[[ DATA FOR THIS EXERCISE open ]]

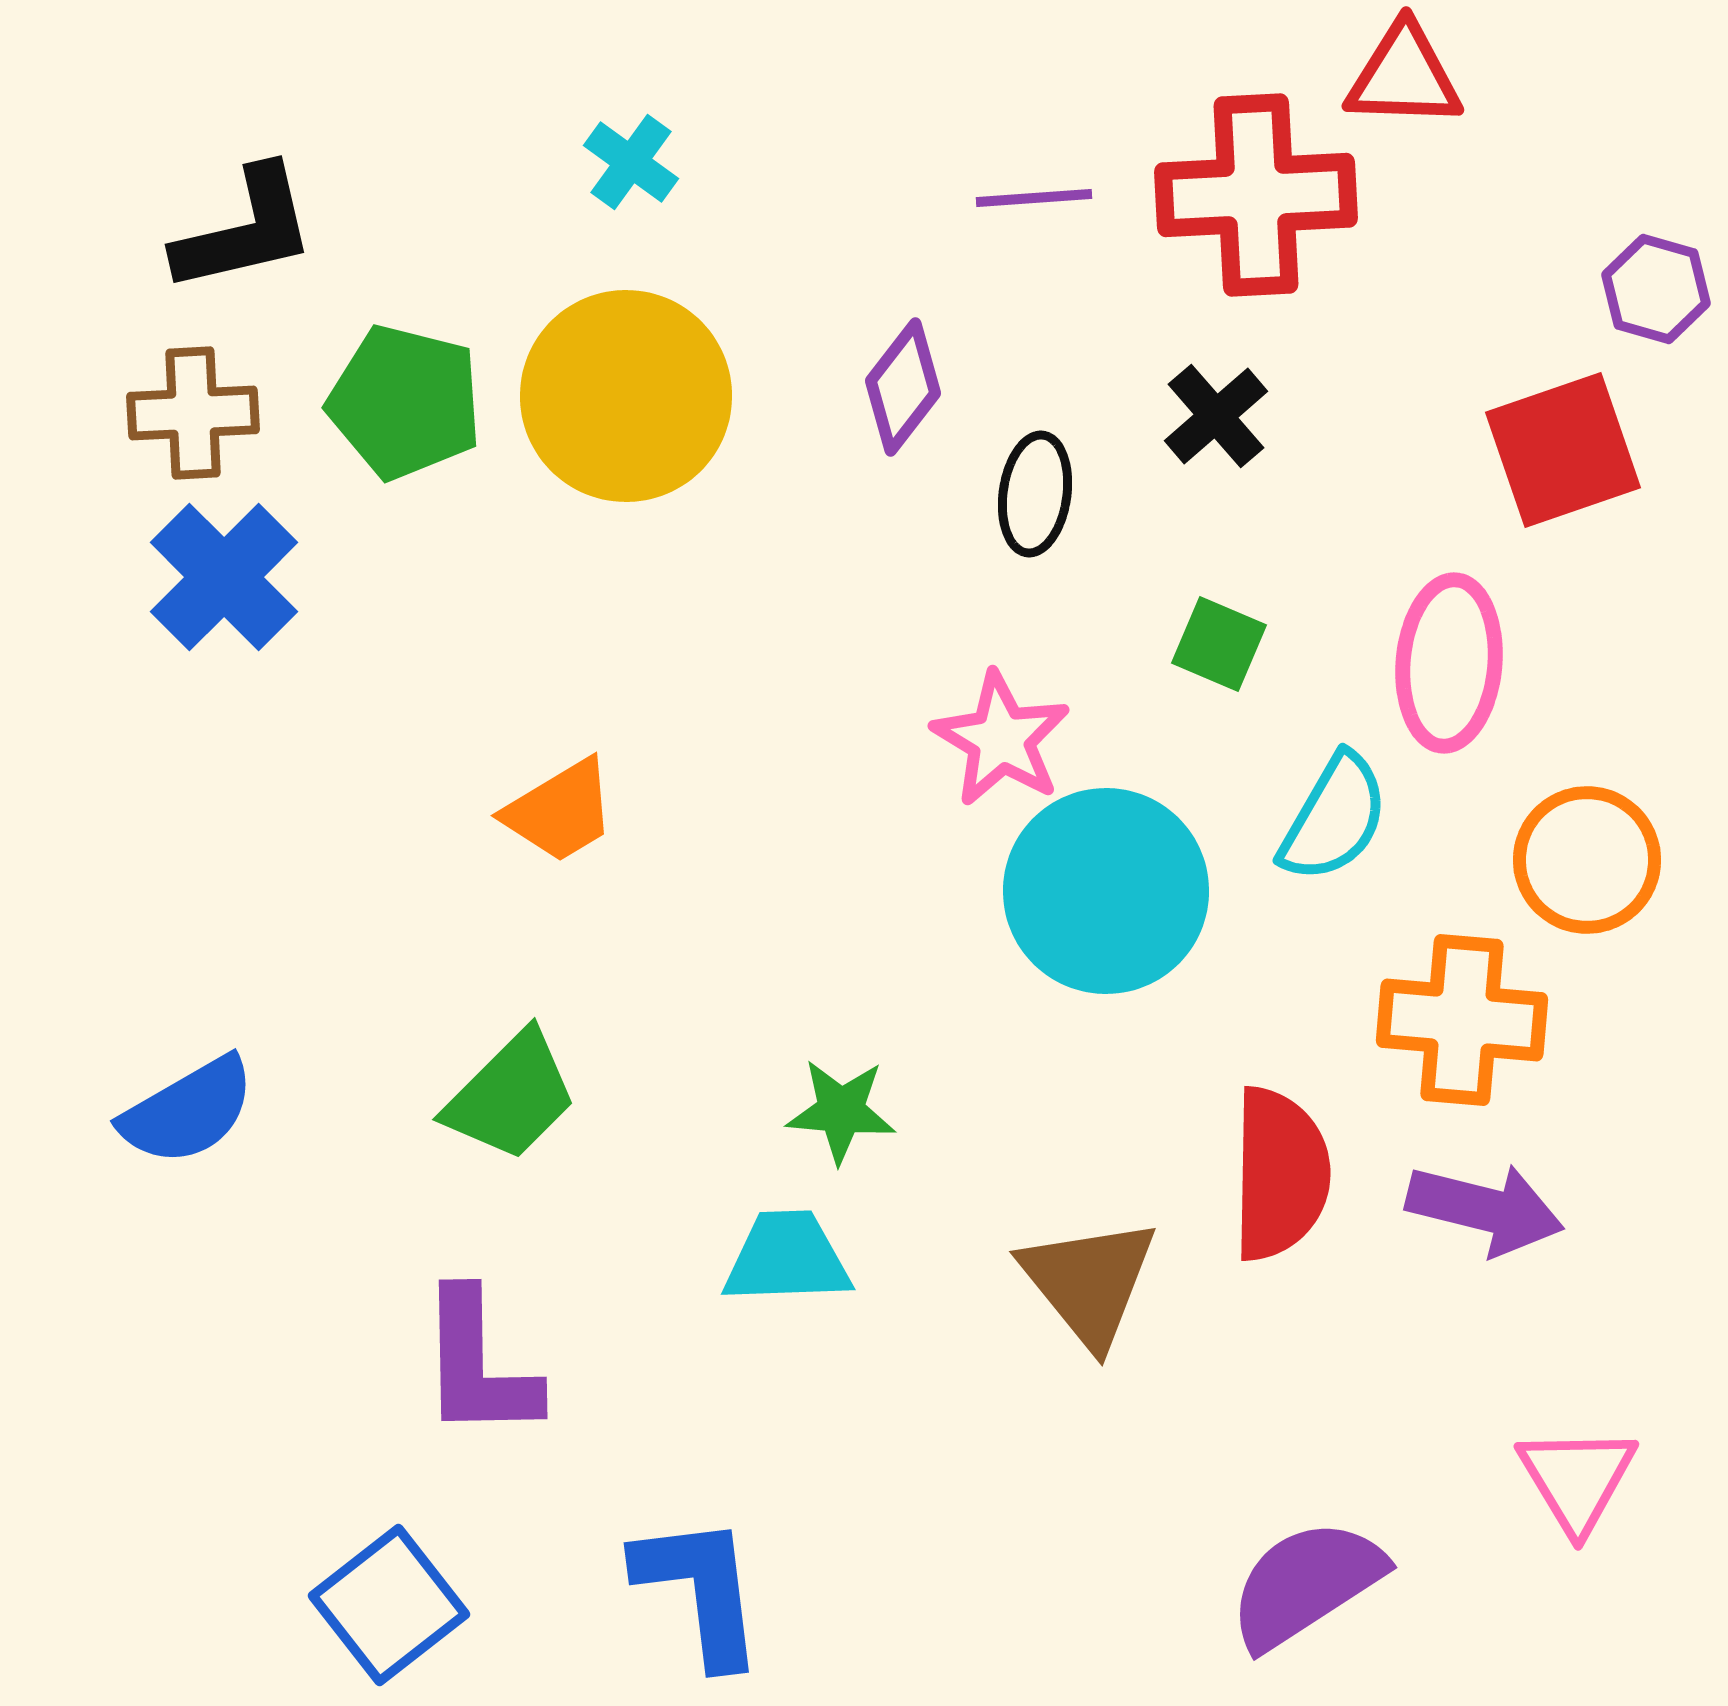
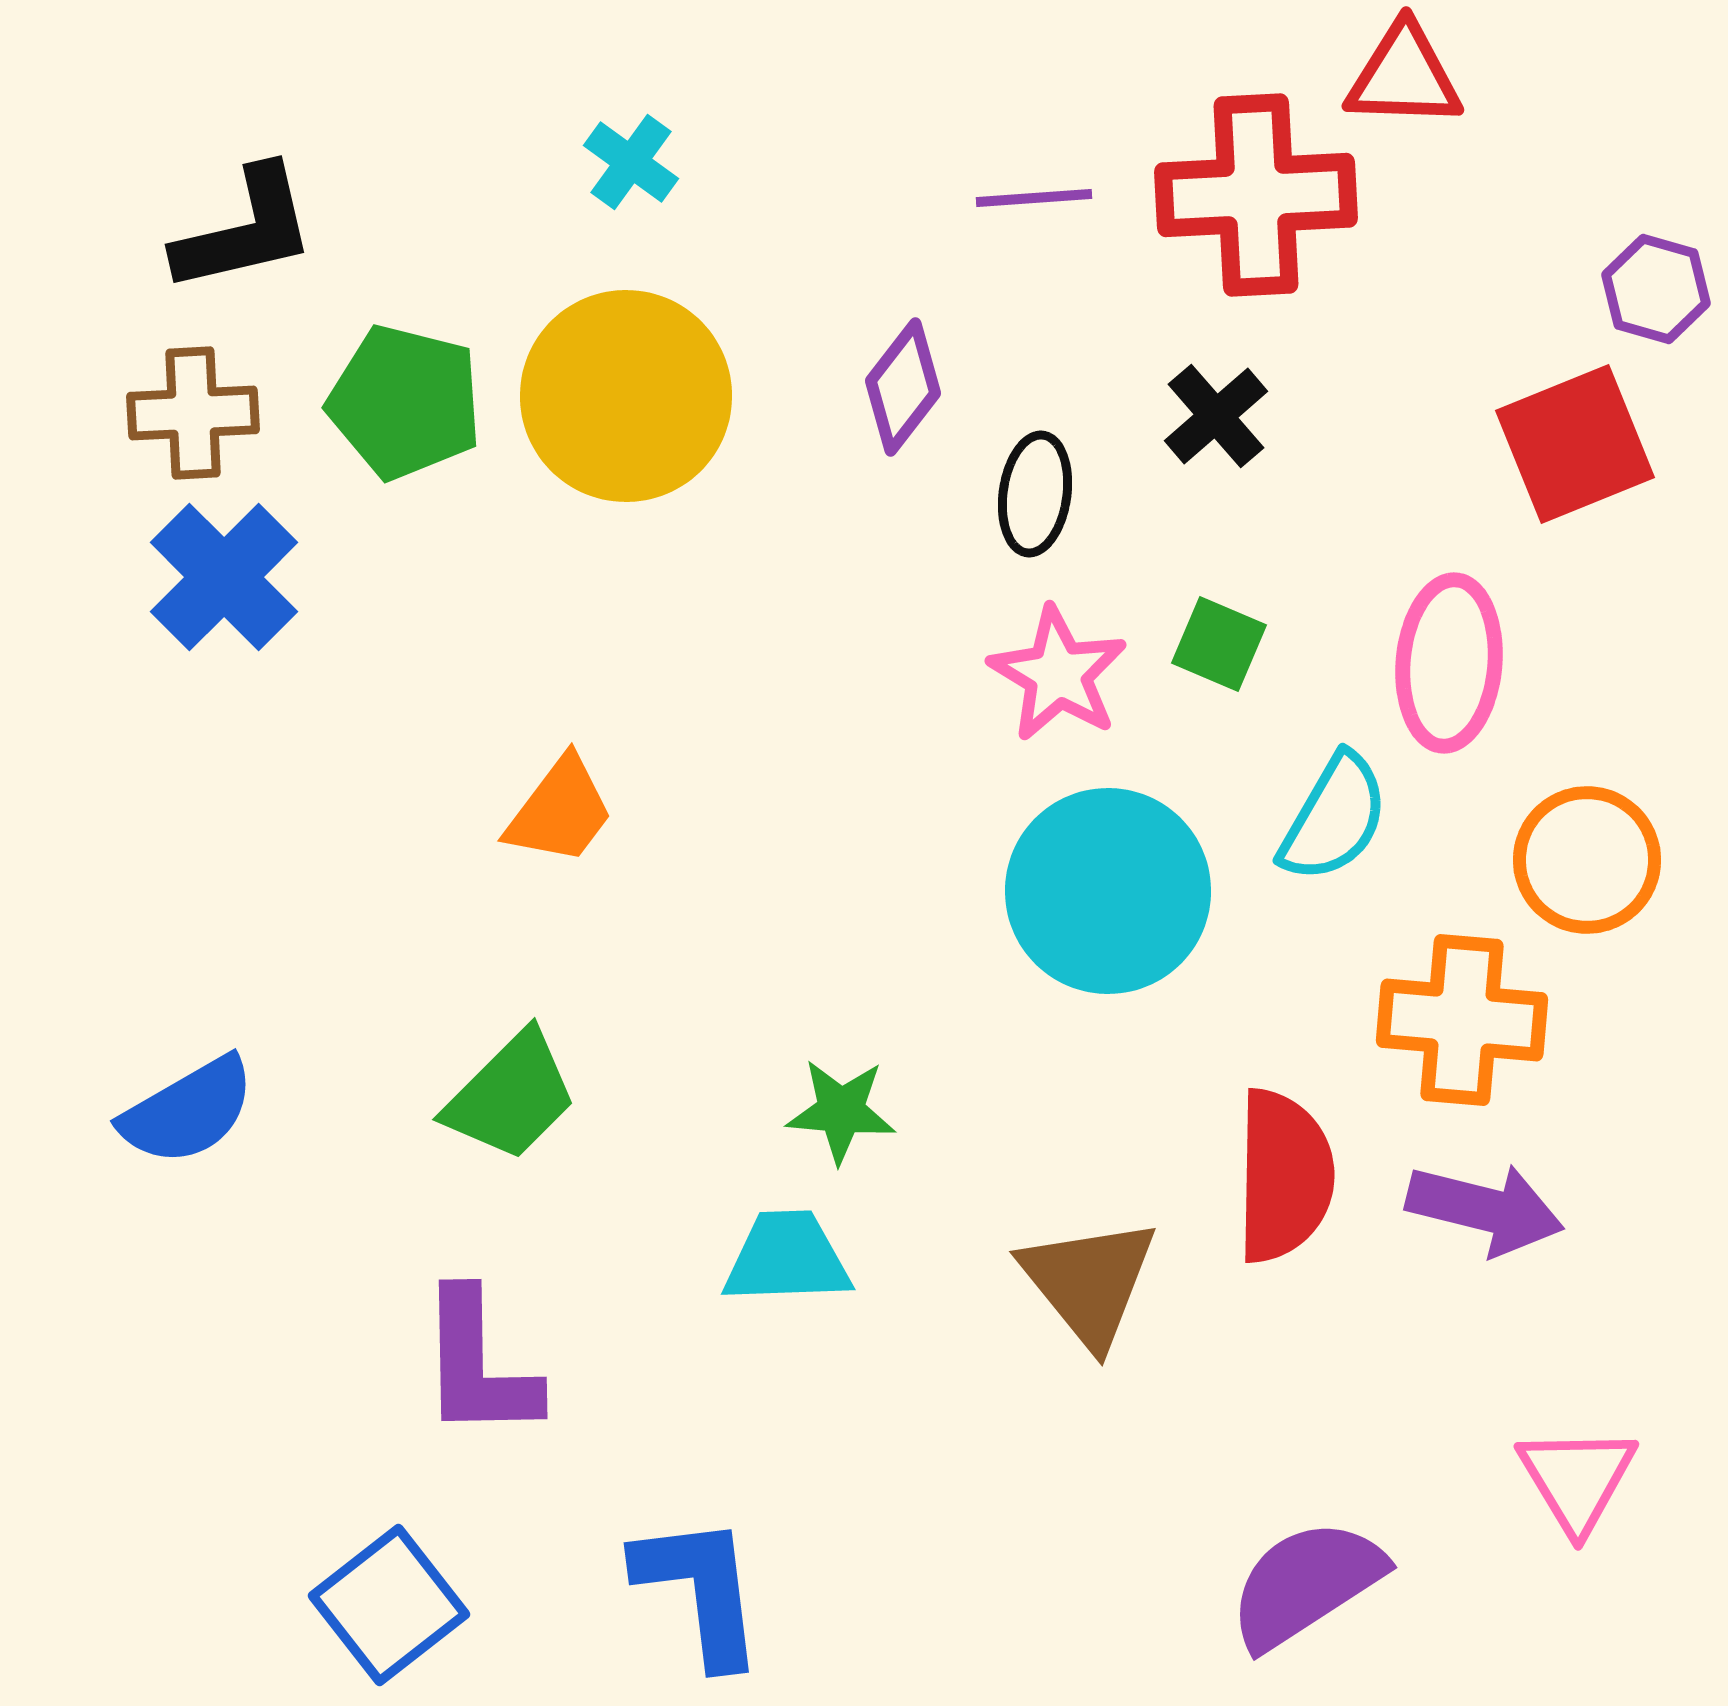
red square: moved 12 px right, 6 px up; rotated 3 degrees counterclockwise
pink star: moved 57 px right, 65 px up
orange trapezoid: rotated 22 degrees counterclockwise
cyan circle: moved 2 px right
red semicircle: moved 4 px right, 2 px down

[[ DATA FOR THIS EXERCISE closed ]]

• **DESCRIPTION OF THE TASK**: Starting at the line that holds "cyan circle: moved 2 px right", set down each line exactly through the last line of the records above, and no others.

• **ANSWER BOX**:
cyan circle: moved 2 px right
red semicircle: moved 4 px right, 2 px down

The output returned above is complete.